WORK TO BE COMPLETED:
Please return every line in the entries below with the word "degrees" in it.

##########

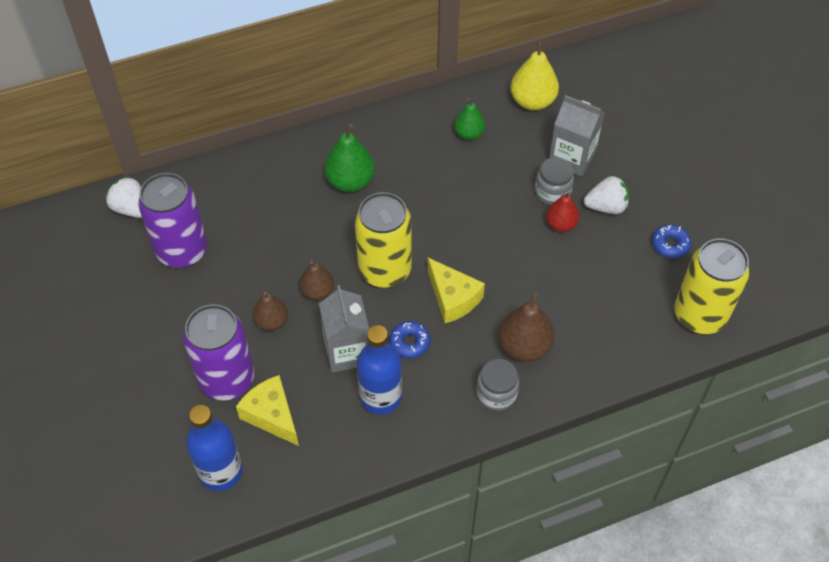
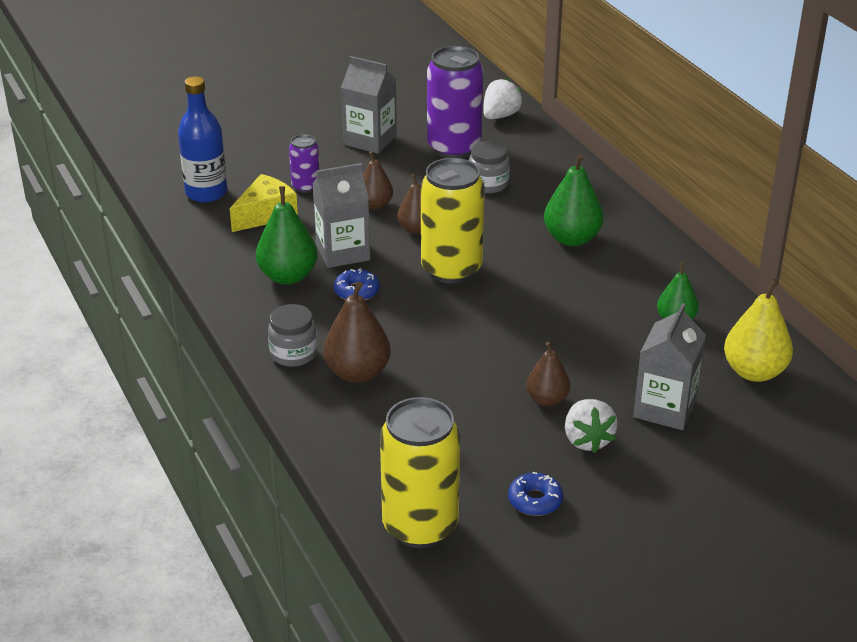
camera: 85 degrees right, 20 degrees down
(150, 320) = (370, 140): none -> grey carton
(227, 379) = (305, 186): purple can -> purple can, size x0.51
(380, 397) = (288, 276): blue bottle -> green pear
(453, 298) = (419, 318): yellow cheese -> none
(552, 192) = (599, 392): grey jar -> grey jar (488, 184)
(561, 224) = (547, 400): red pear -> brown pear

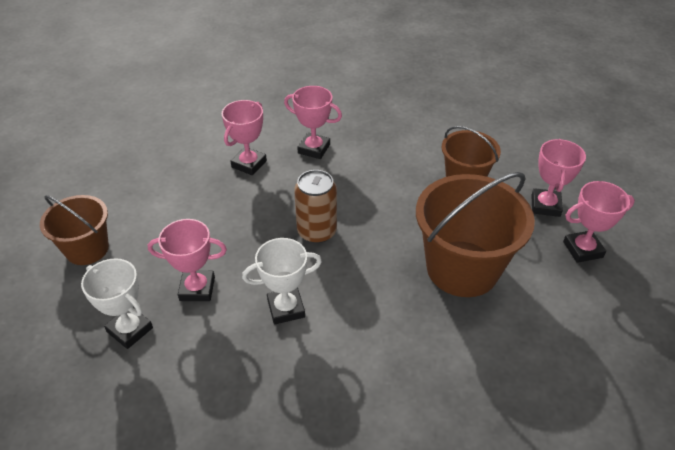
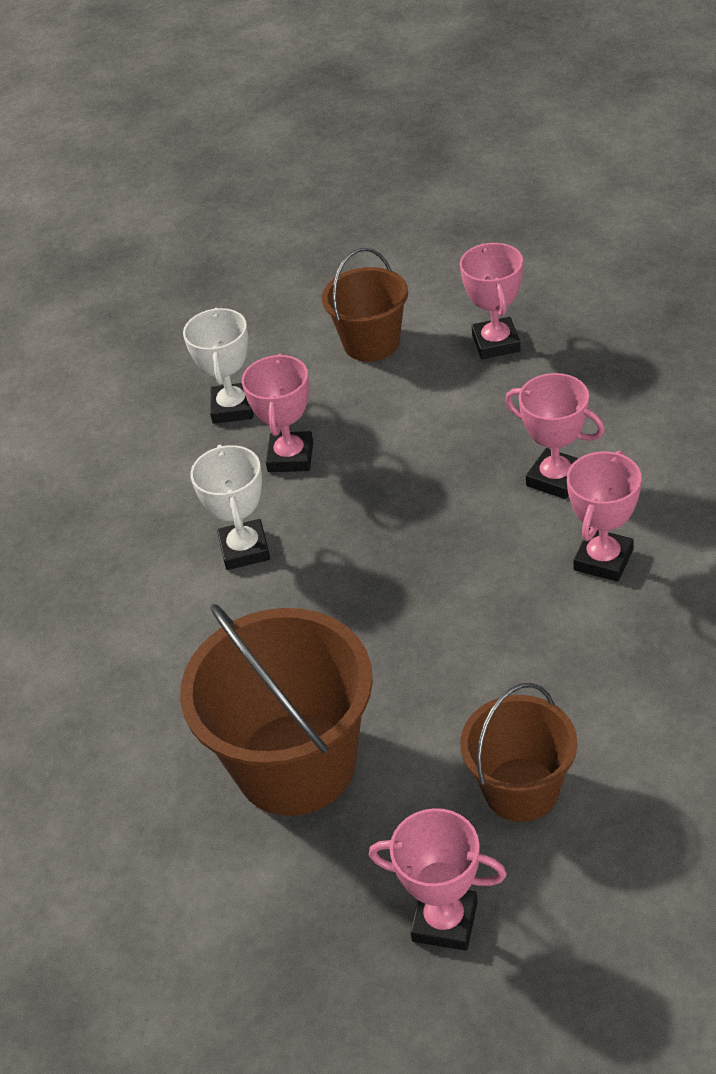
camera: 100 degrees right, 0 degrees up
(130, 330) = (232, 408): white trophy -> white trophy turned 45 degrees counterclockwise
(317, 232) = (391, 574): brown can -> none
(582, 249) = (322, 962): pink trophy -> pink trophy (496, 343)

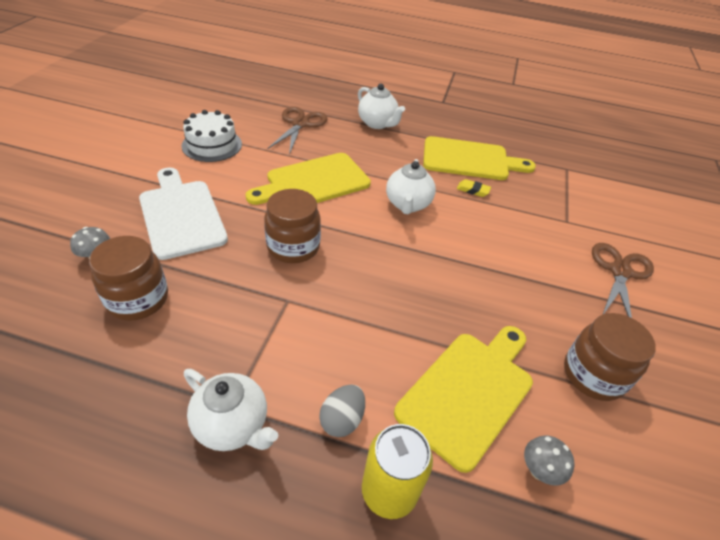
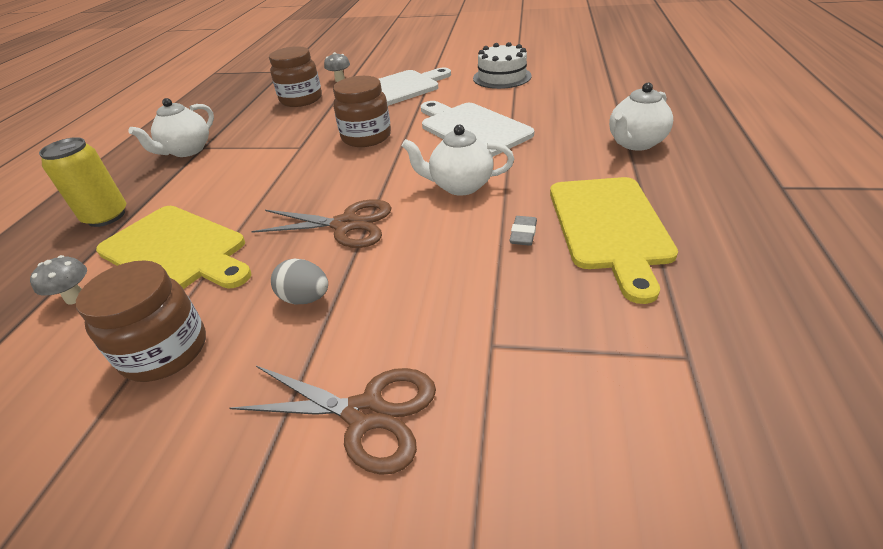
camera: 90 degrees right, 5 degrees down
(300, 124) = (580, 102): brown scissors -> brown scissors (346, 225)
(314, 182) = (472, 128): yellow cutting board -> white cutting board
(342, 420) = (174, 189): grey egg -> grey egg (305, 298)
(473, 190) = (523, 234): yellow eraser -> grey eraser

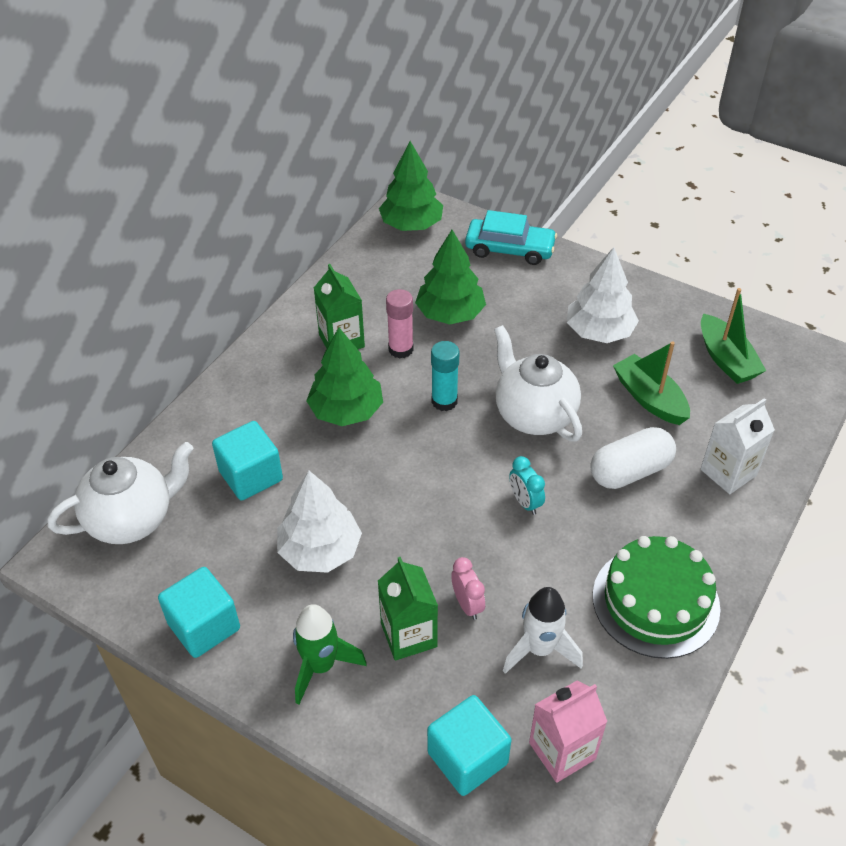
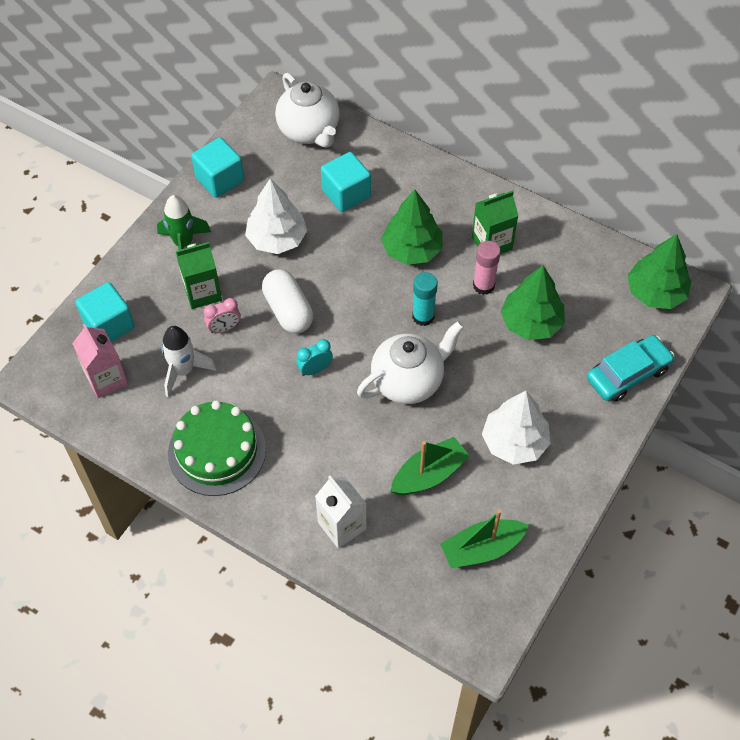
camera: 90 degrees right, 10 degrees up
(509, 249) = (628, 374): turquoise car -> turquoise car turned 135 degrees counterclockwise
(630, 471) = (345, 448): white capsule -> white capsule (288, 311)

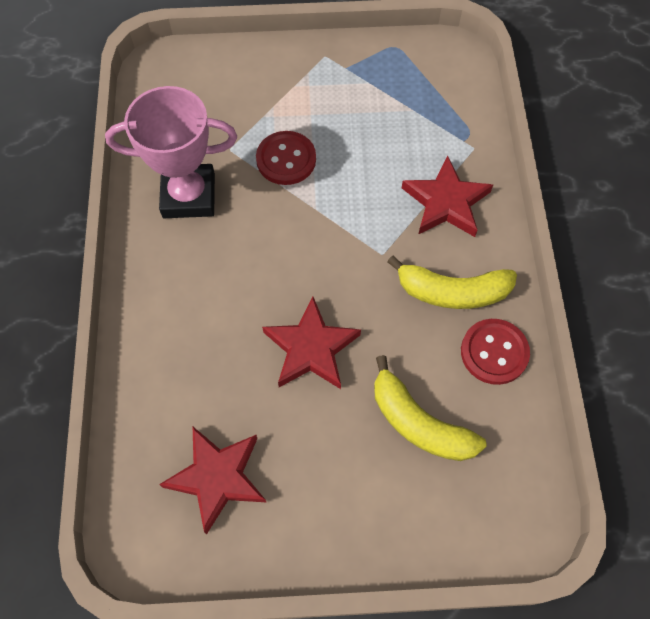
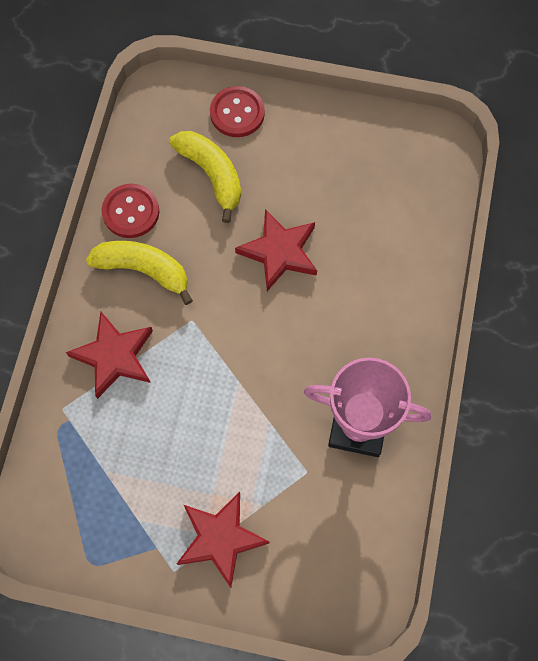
camera: 165 degrees left, 5 degrees up
(217, 477) = (376, 174): red star -> red star (220, 539)
(286, 159) = (252, 444): red button -> red button (237, 113)

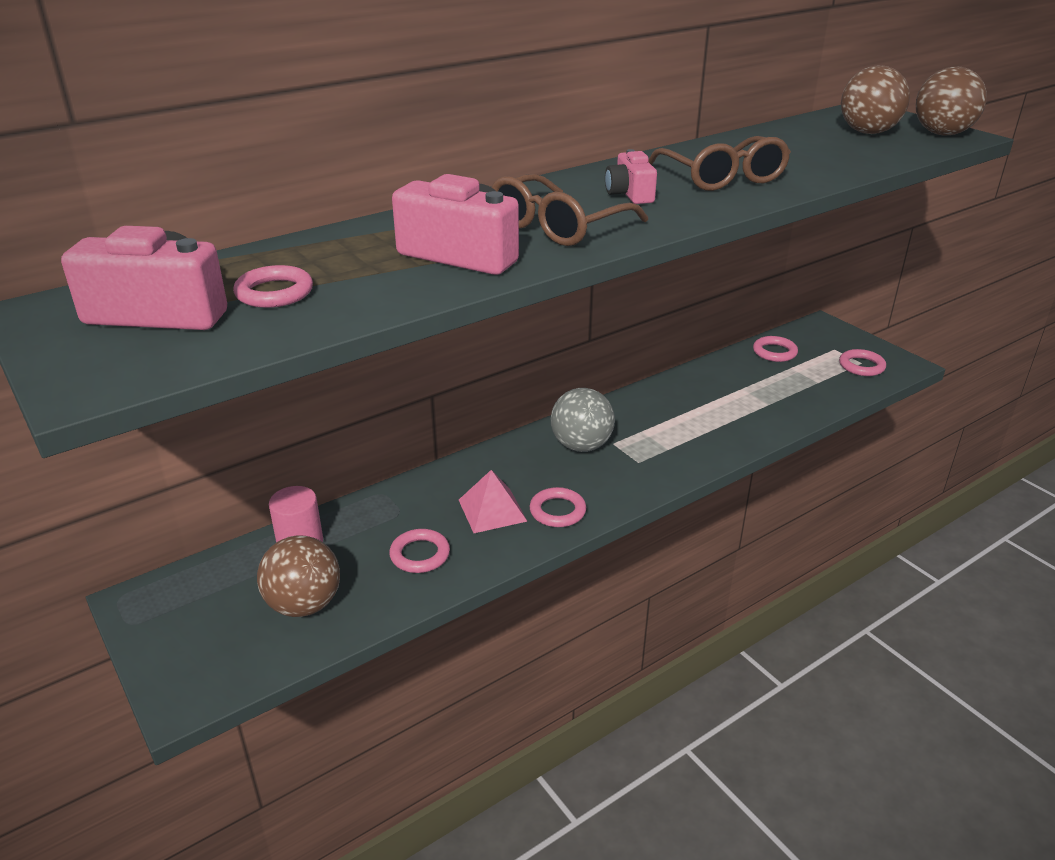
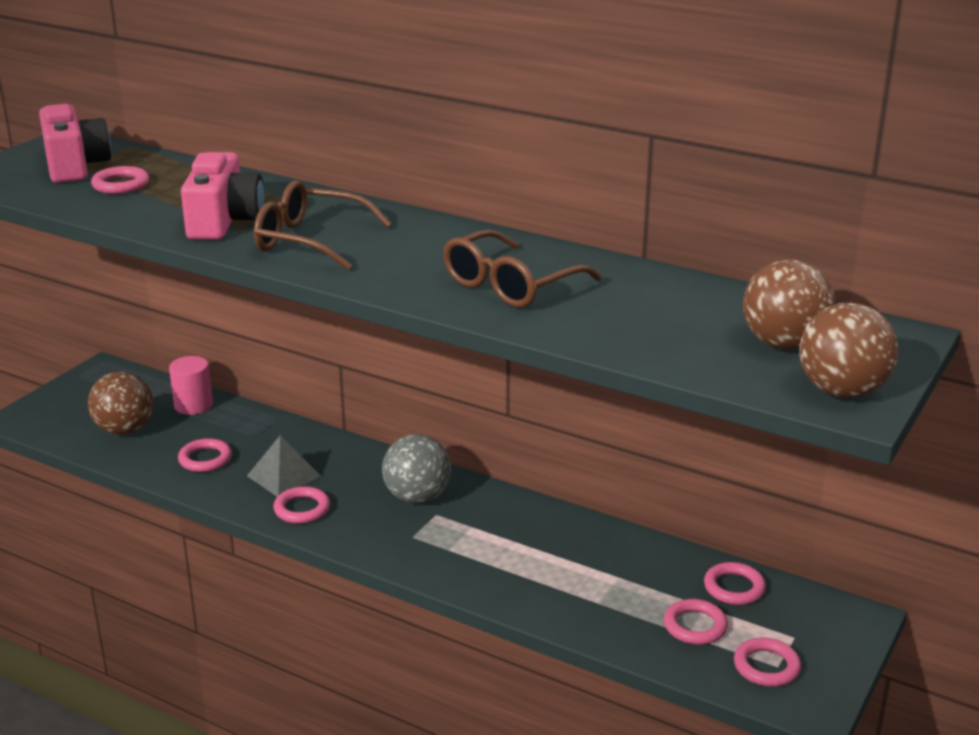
camera: 65 degrees right, 5 degrees down
(492, 510) = (283, 476): pink pyramid -> grey pyramid
(629, 194) = (418, 253): pink camera -> none
(810, 377) = (695, 626): none -> pink ring

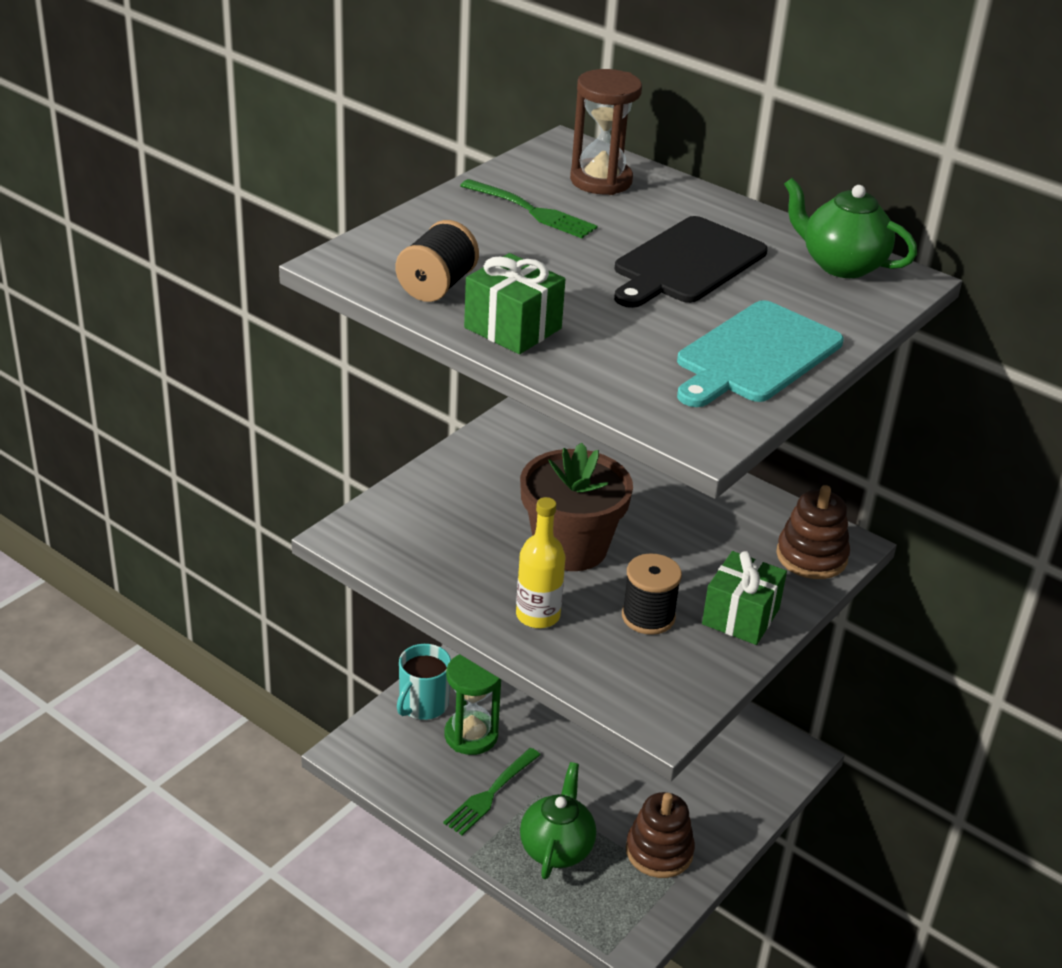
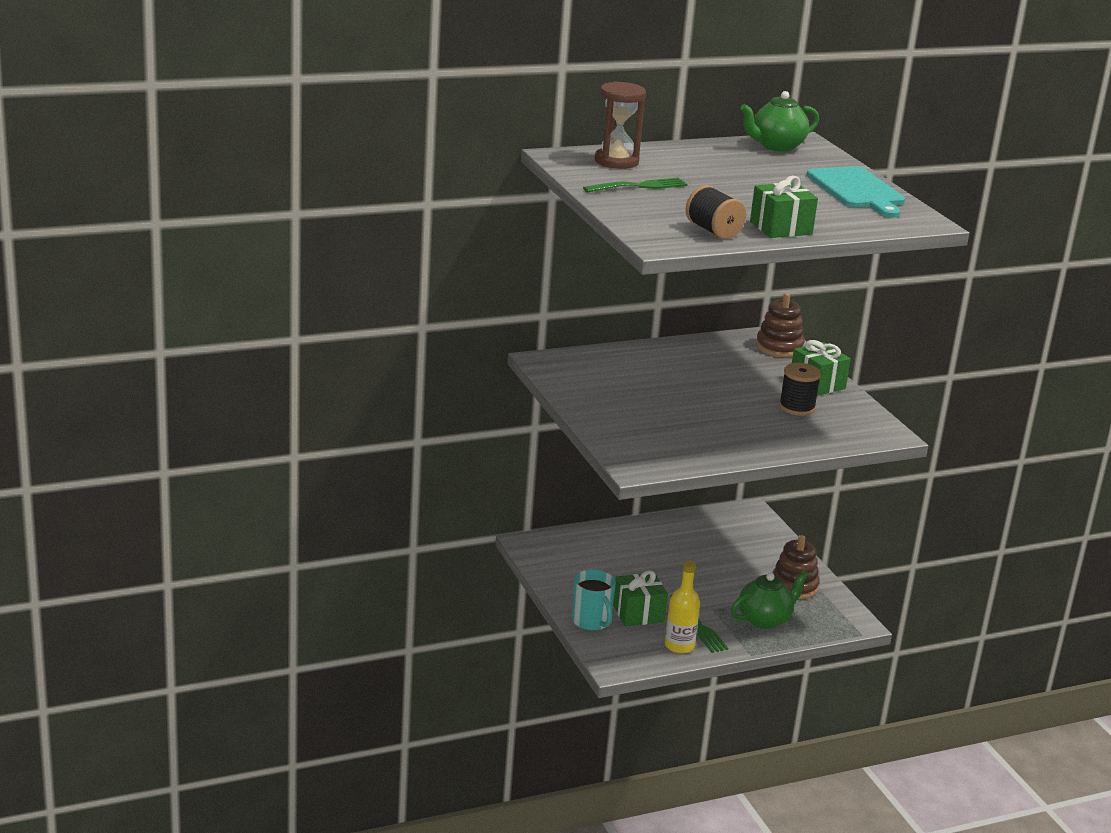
camera: 60 degrees left, 10 degrees down
(471, 735) = (638, 613): green hourglass -> green gift
(538, 615) = (770, 436): yellow bottle -> yellow bottle (679, 646)
(556, 848) = (765, 619): green teapot -> green teapot turned 105 degrees clockwise
(570, 547) = (711, 406): brown flower pot -> none
(686, 263) = (742, 174): black cutting board -> none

##########

RESULT:
camera: 85 degrees right, 20 degrees down
camera: 100 degrees right, 0 degrees up
(130, 330) = (232, 408): white trophy -> white trophy turned 45 degrees counterclockwise
camera: 90 degrees right, 5 degrees down
camera: 90 degrees right, 10 degrees up
(509, 249) = (628, 374): turquoise car -> turquoise car turned 135 degrees counterclockwise
camera: 165 degrees left, 5 degrees up
camera: 65 degrees right, 5 degrees down
camera: 60 degrees left, 10 degrees down
(556, 848) = (765, 619): green teapot -> green teapot turned 105 degrees clockwise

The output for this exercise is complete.